- [Data extract]:
==========

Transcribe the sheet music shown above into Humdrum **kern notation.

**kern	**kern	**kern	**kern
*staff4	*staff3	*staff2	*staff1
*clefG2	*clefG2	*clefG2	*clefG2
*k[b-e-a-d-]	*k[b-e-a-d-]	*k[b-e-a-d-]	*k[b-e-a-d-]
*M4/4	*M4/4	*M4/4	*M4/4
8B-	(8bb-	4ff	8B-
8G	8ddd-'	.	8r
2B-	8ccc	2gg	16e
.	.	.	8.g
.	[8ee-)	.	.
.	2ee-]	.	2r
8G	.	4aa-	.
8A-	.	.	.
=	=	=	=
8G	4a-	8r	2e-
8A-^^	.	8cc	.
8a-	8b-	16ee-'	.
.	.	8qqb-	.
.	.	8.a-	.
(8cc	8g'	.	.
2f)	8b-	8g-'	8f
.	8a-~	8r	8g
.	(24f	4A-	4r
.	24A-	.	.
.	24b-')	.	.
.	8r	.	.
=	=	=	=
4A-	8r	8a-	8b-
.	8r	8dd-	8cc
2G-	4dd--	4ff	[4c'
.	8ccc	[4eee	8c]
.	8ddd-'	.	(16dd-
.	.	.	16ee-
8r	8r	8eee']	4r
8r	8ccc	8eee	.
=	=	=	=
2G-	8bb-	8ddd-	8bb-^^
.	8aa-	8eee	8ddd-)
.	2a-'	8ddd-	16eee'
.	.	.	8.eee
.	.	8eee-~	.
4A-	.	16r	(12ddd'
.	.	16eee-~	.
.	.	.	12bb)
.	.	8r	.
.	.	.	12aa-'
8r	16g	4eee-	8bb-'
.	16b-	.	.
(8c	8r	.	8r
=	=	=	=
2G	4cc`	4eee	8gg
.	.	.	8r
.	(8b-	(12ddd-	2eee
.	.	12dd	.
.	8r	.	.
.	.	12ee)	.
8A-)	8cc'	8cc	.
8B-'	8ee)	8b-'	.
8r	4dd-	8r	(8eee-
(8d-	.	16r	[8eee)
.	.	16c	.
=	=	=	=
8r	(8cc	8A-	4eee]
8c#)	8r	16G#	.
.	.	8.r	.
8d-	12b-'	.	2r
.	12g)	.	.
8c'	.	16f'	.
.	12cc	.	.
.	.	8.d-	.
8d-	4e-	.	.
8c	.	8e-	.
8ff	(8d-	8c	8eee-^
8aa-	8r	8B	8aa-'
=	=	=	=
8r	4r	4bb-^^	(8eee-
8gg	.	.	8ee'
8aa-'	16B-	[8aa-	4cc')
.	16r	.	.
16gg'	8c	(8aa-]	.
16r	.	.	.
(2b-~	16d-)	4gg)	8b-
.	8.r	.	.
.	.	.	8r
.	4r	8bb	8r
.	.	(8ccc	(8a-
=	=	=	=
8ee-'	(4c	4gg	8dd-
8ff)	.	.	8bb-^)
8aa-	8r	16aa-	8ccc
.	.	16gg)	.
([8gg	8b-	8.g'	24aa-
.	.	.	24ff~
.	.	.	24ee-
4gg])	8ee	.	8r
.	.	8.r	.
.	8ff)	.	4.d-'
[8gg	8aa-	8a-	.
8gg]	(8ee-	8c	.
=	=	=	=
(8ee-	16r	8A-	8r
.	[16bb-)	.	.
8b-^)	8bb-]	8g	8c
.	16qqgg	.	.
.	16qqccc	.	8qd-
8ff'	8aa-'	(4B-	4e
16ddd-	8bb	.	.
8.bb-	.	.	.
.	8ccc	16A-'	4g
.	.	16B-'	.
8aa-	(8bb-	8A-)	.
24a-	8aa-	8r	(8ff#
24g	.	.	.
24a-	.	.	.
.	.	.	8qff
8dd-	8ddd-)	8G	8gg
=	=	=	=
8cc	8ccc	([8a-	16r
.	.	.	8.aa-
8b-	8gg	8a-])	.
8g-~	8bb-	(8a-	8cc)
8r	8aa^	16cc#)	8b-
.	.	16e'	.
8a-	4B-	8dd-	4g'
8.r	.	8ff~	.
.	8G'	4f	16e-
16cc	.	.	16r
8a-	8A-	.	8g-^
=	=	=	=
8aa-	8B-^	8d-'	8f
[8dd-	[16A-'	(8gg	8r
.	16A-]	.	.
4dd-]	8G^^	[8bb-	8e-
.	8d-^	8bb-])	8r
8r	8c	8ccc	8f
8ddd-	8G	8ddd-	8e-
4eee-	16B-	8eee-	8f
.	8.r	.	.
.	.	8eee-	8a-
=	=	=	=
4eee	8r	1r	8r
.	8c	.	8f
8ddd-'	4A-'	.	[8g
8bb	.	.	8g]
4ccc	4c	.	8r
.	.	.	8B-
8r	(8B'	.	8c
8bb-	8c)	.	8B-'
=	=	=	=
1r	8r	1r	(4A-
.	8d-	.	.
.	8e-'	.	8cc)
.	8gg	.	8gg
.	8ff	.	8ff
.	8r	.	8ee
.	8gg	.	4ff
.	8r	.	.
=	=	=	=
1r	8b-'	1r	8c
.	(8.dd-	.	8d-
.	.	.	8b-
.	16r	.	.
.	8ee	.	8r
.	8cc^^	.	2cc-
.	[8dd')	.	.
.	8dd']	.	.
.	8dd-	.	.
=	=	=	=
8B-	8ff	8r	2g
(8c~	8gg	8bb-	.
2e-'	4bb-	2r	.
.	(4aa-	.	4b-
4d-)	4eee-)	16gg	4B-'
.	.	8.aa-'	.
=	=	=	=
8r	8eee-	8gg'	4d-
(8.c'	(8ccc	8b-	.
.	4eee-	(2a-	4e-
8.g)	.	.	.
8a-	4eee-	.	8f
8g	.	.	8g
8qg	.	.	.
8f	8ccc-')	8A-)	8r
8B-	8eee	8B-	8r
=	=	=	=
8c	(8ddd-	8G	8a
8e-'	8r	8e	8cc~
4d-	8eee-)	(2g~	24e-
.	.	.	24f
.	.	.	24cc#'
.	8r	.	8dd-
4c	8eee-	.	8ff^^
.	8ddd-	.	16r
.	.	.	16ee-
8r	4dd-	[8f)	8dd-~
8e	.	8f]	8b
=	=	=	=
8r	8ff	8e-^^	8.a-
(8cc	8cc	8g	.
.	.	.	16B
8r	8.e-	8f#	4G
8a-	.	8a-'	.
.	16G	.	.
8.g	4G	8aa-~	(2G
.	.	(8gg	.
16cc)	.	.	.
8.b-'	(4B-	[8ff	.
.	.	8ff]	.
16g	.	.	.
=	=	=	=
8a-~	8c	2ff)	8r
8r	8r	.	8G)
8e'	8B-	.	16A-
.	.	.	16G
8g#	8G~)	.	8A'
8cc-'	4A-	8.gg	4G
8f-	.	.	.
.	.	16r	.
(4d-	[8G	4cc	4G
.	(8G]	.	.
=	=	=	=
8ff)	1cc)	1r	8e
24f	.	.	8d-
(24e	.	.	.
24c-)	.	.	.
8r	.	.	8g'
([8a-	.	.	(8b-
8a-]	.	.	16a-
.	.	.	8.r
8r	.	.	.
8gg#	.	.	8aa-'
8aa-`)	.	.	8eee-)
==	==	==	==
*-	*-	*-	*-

==========

- [What is required]: From the items above, pull out every line that contains the string "kern". Case counts, so only lines with that exact capitalization qualify.

- [Task solution]:
Transcribe the sheet music shown above into Humdrum **kern notation.
**kern	**kern	**kern	**kern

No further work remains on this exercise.